▶ _How to complete this task_: Please keep the images out and set down the data exactly as given.

▶ _Recorded information_:
<<<<

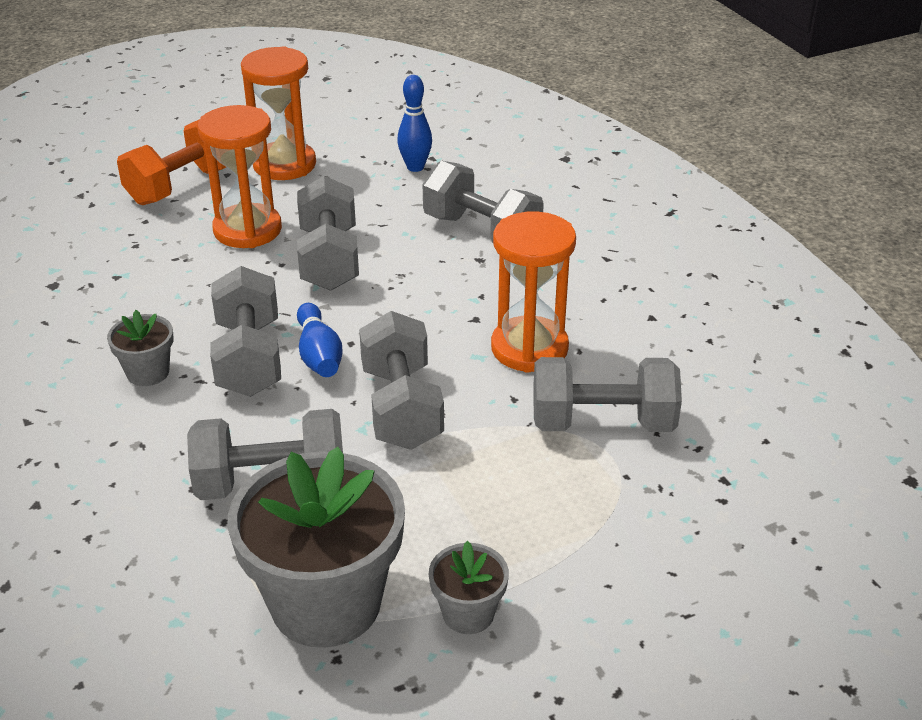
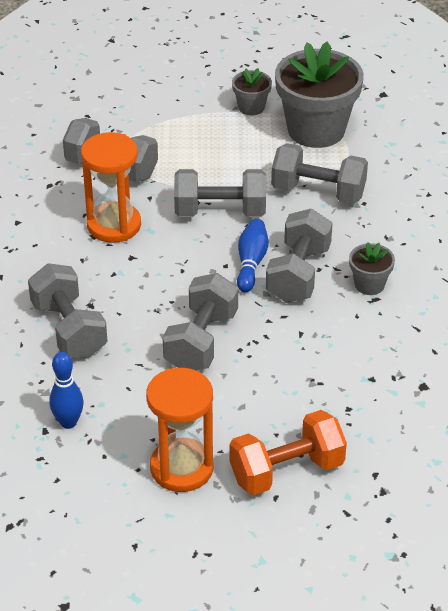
camera: 155 degrees left, 5 degrees up
(247, 230) = (250, 394): orange hourglass -> none
(401, 407) = (220, 212): grey dumbbell -> grey dumbbell turned 75 degrees clockwise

>>>>

▶ _Written reply_:
camera: 155 degrees left, 5 degrees up
(247, 230) = (250, 394): orange hourglass -> none
(401, 407) = (220, 212): grey dumbbell -> grey dumbbell turned 75 degrees clockwise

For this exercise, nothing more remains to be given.